↓↓↓
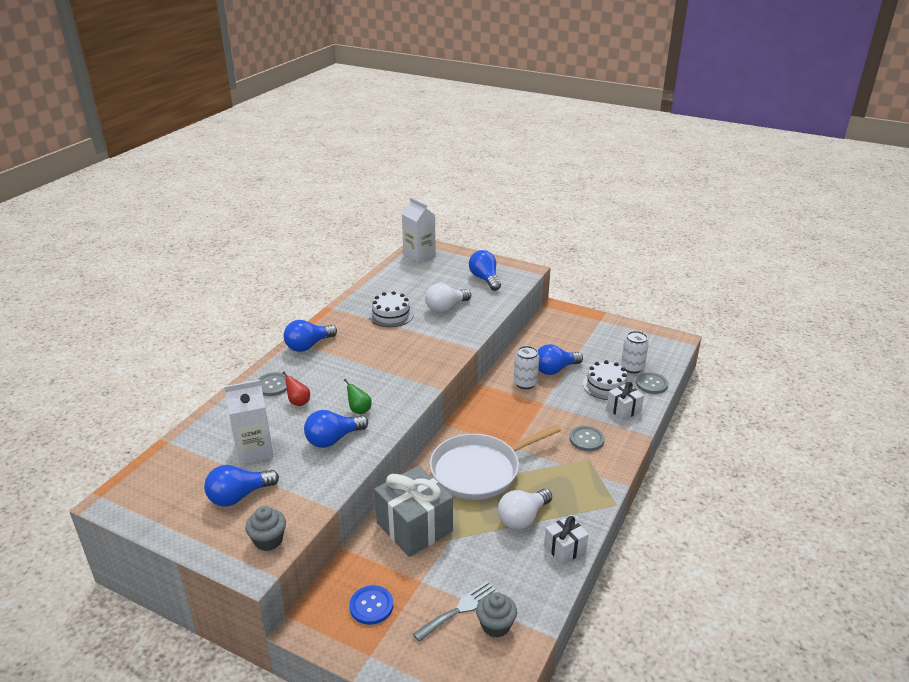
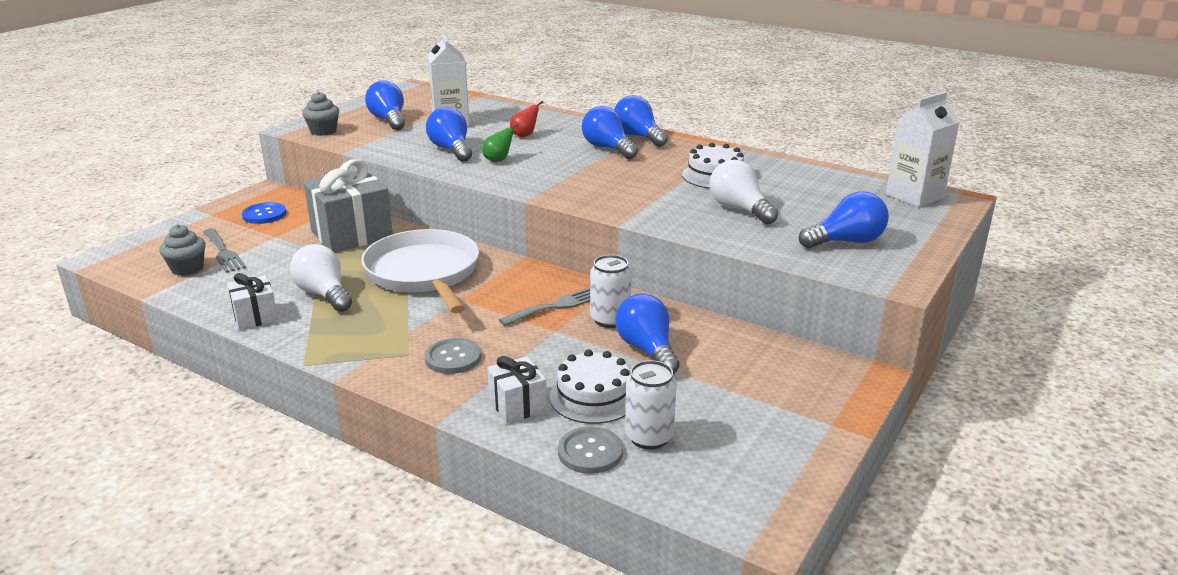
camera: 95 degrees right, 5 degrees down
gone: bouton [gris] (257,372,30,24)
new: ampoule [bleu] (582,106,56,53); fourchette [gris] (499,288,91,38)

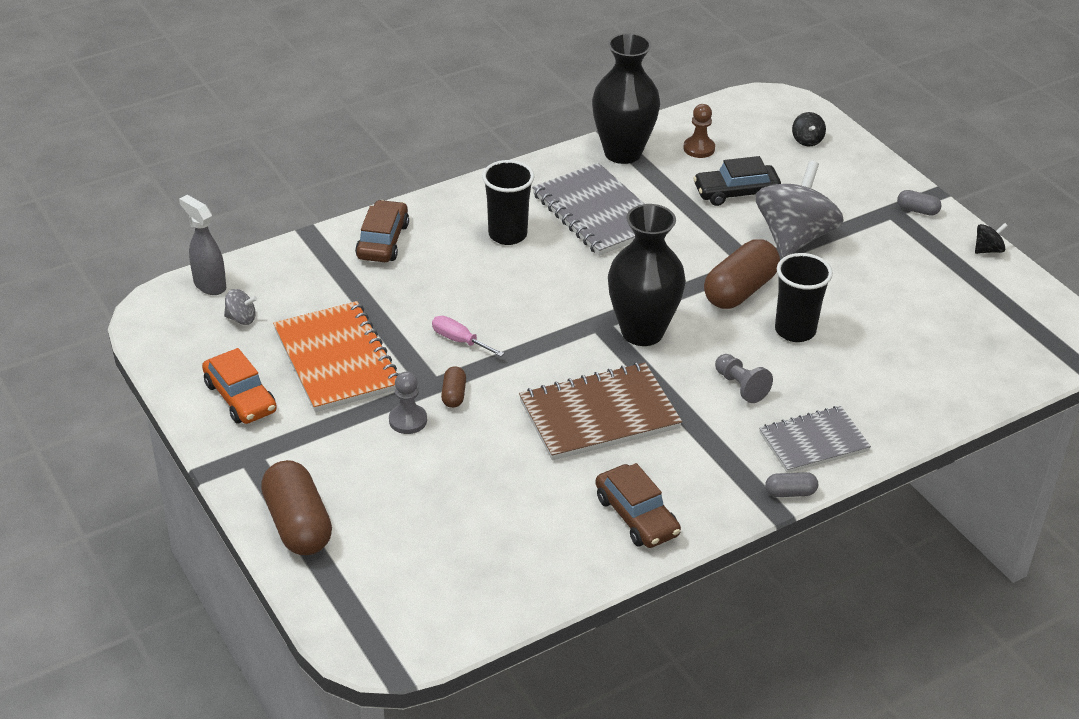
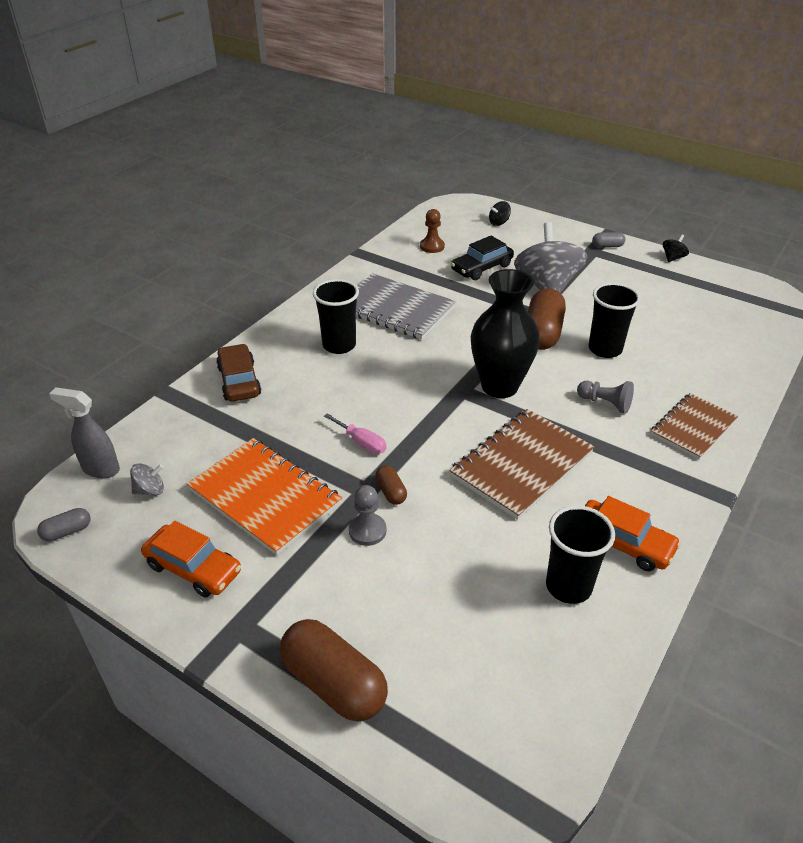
camera: 25 degrees left, 0 degrees up
gone: vase [noir] (592,33,68,131)
new: gobelet [noir] (546,505,69,99)
shifted: gélule [gris] (765,472,53,25) to (37,508,54,33)
repainted: carnet [gris] (759,406,112,67) to carnet [marron] (651,393,87,67); voiture [marron] (595,463,86,85) to voiture [orange] (585,496,96,75)
rotated: toupie [noir] (792,112,34,35) = (489,201,22,25) 90 degrees clockwise; tournevis [rose] (432,316,72,41) = (324,413,63,41) 150 degrees counterclockwise

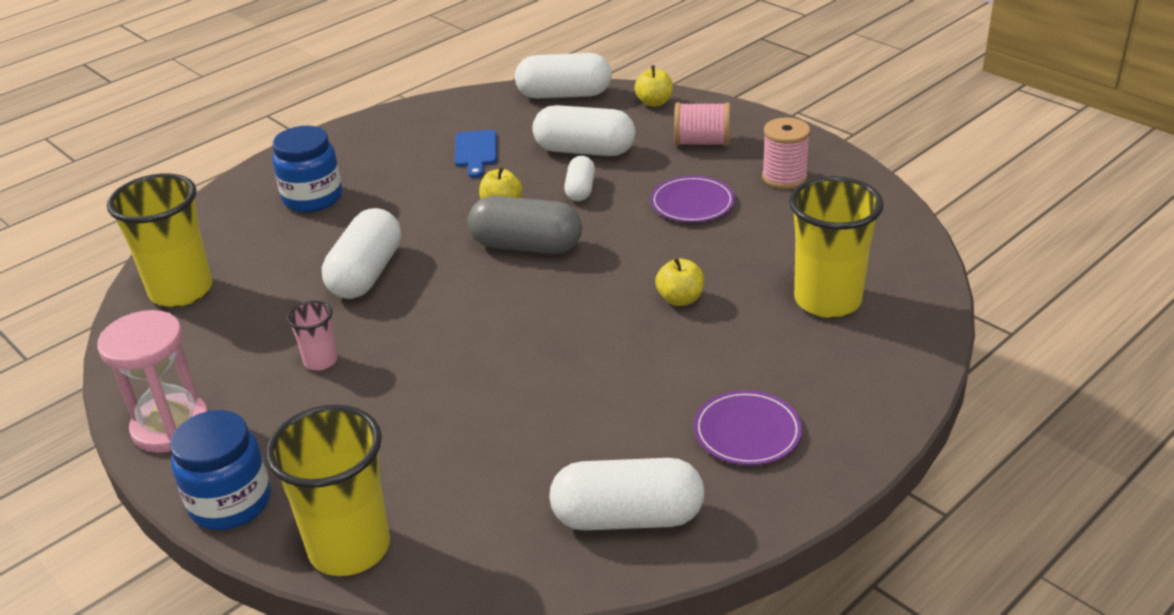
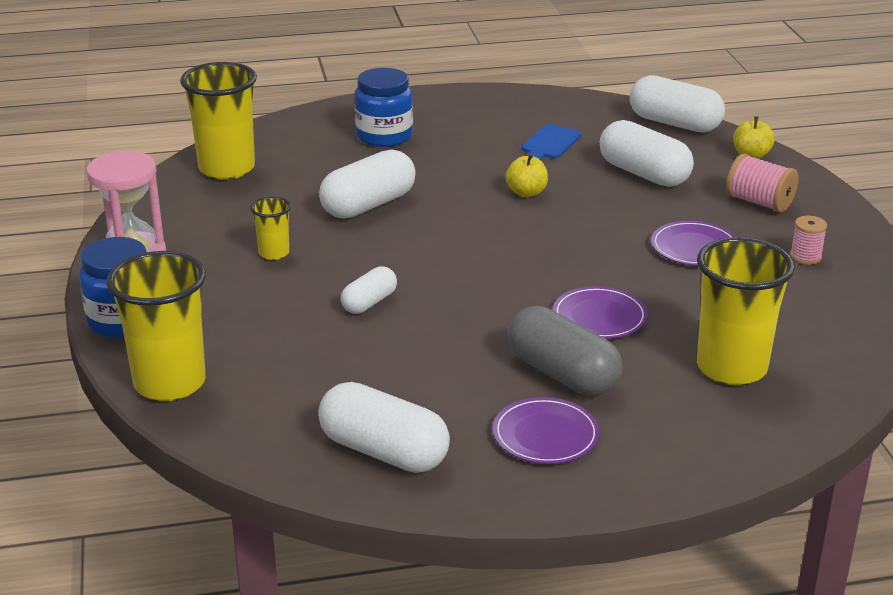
camera: 30 degrees right, 5 degrees down
shifted: gélule [blanc] (564,156,31,45) to (341,266,56,48); gélule [gris] (468,196,114,58) to (508,306,114,90)
swapped: pomme [jaune] (655,257,49,49) to assiette [violet] (553,286,95,53)
repainted: gobelet [rose] (287,301,50,70) to gobelet [jaune] (250,196,41,64)
scaled: bobine [rose] (762,117,48,72) = (790,216,37,49) x0.65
↑↑↑
*EXERCISE DETAILS*: Before answering, find the line with "gone: bouton [gris] (257,372,30,24)" in the records above; then reproduce exactly each line from the first through that line, leaving out pictures.

*EXERCISE RESULT*:
camera: 95 degrees right, 5 degrees down
gone: bouton [gris] (257,372,30,24)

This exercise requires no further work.